* [What you are asked to do] From the first line to the last, copy the listing exactly and omit the images.
◆ ◆ ◆
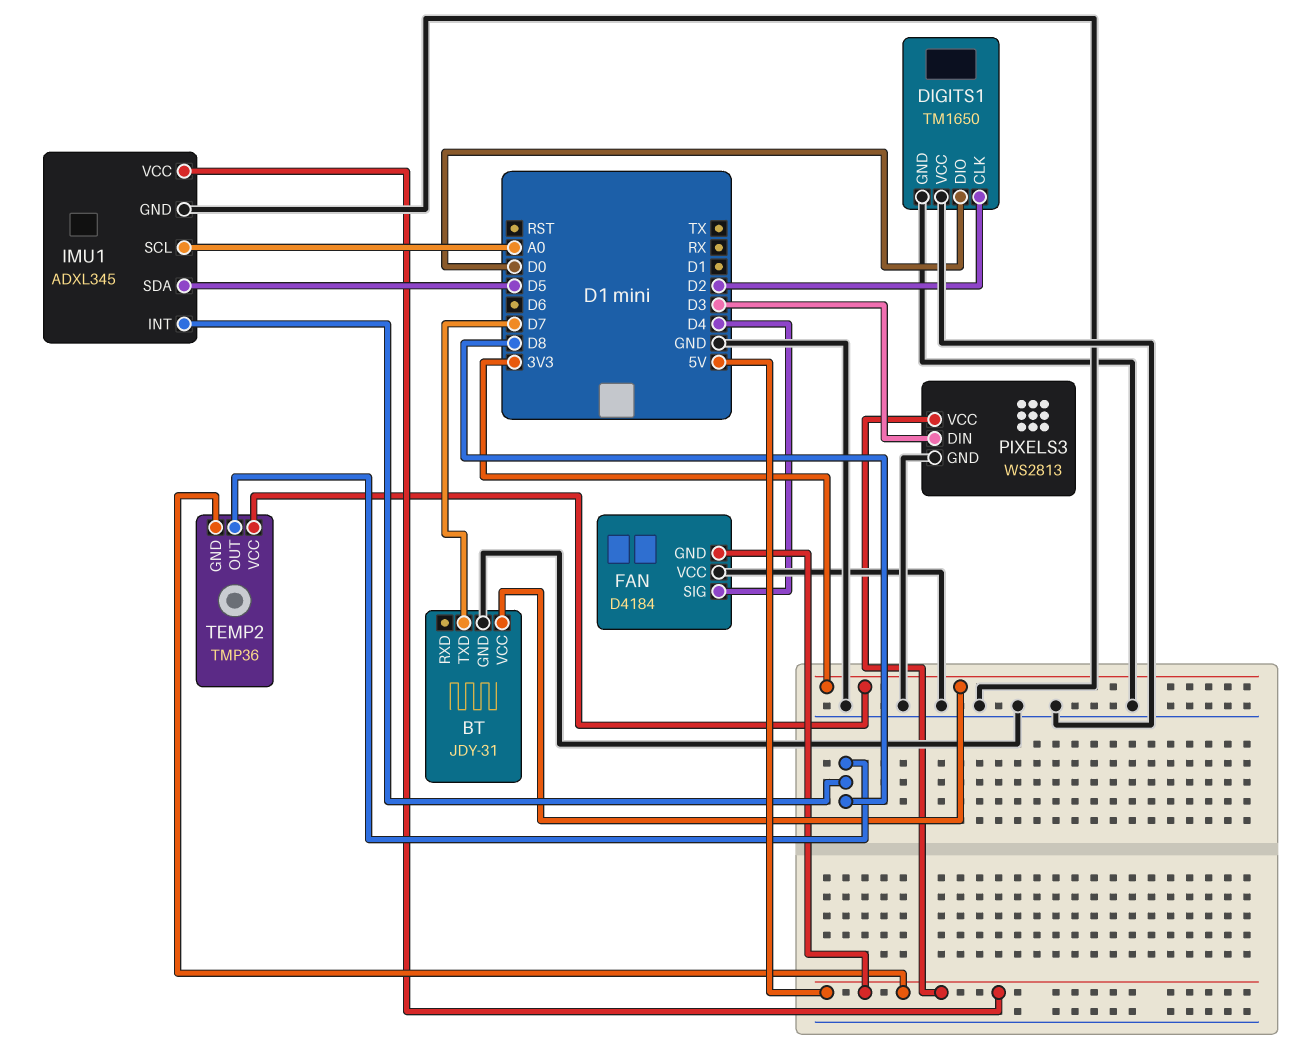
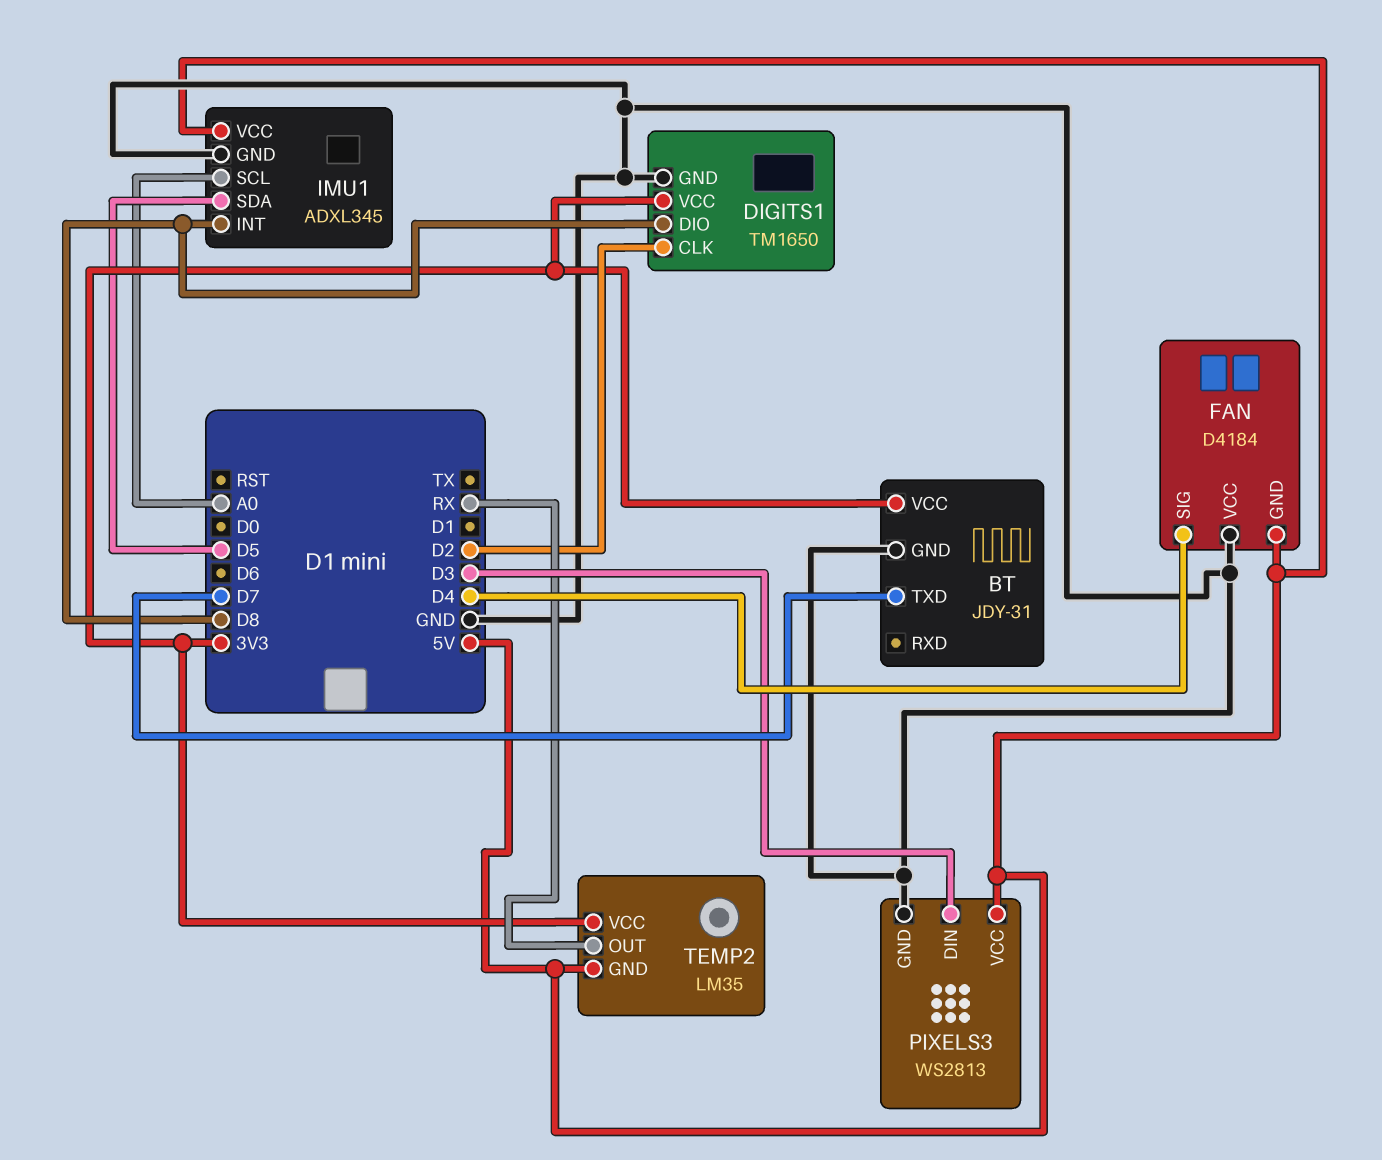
DIGITS1 pin DIO: D0 -> D8
DIGITS1 pin VCC: GND -> 3V3
TEMP2: TMP36 -> LM35
TEMP2 pin OUT: D8 -> RX

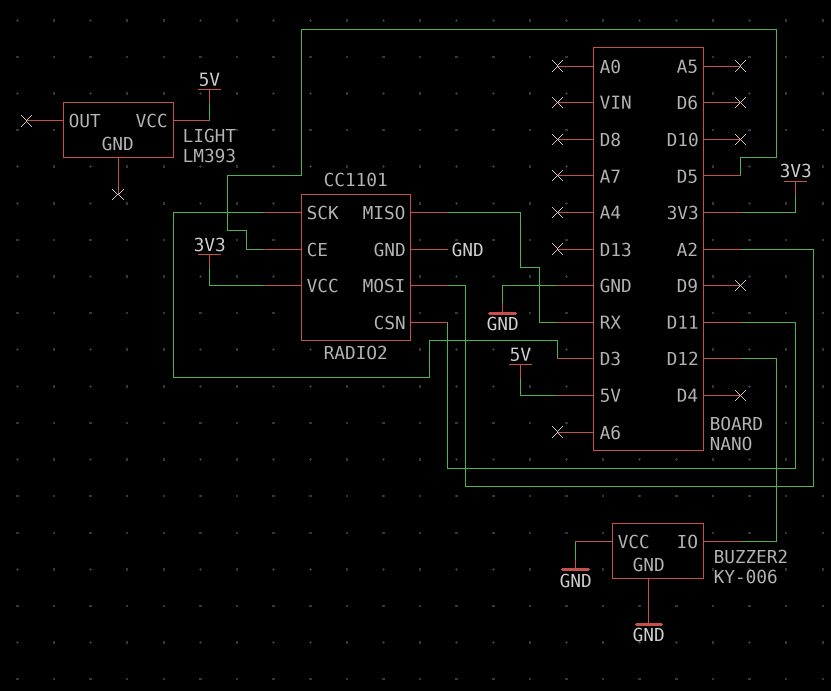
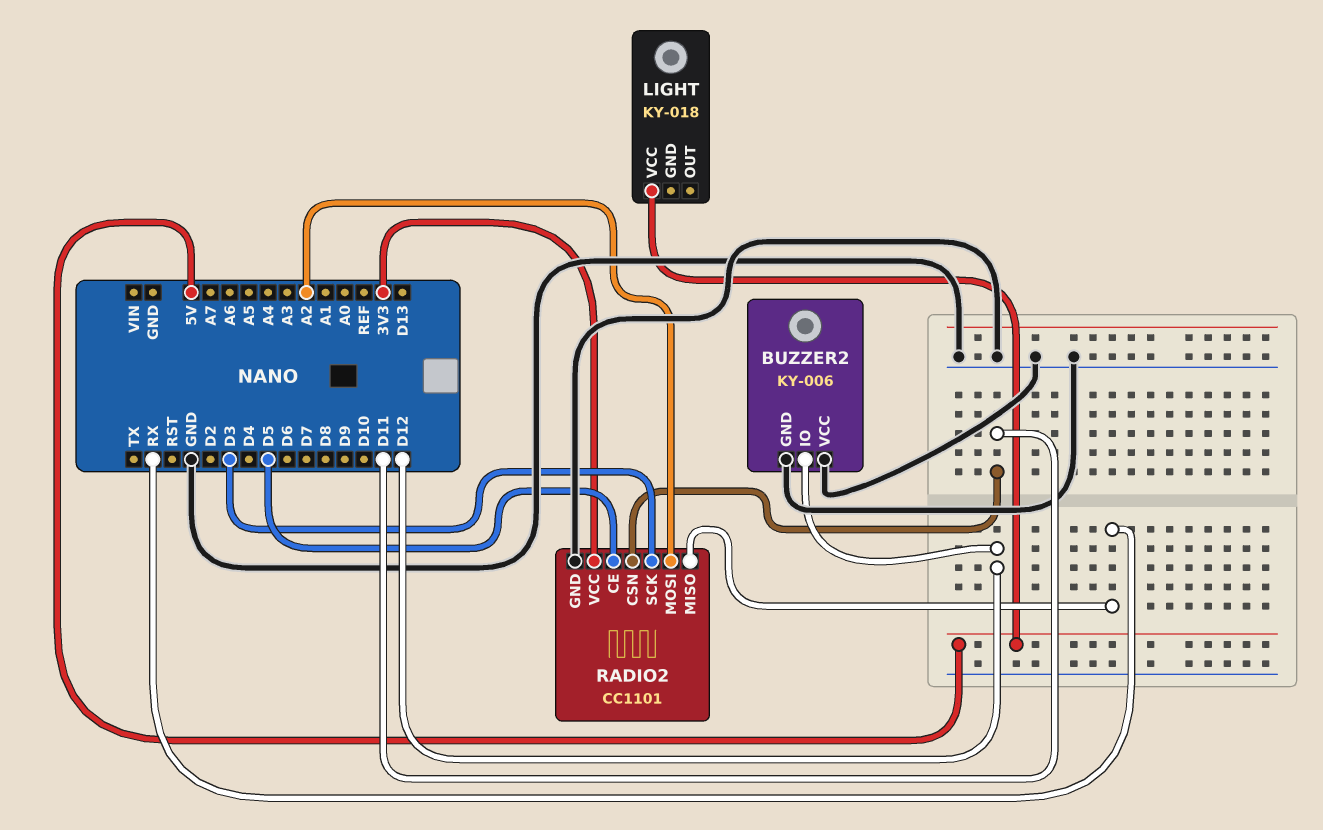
LIGHT: LM393 -> KY-018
◆ ◆ ◆
* [Task result]
DIGITS1 pin DIO: D0 -> D8
DIGITS1 pin VCC: GND -> 3V3
TEMP2: TMP36 -> LM35
TEMP2 pin OUT: D8 -> RX

LIGHT: LM393 -> KY-018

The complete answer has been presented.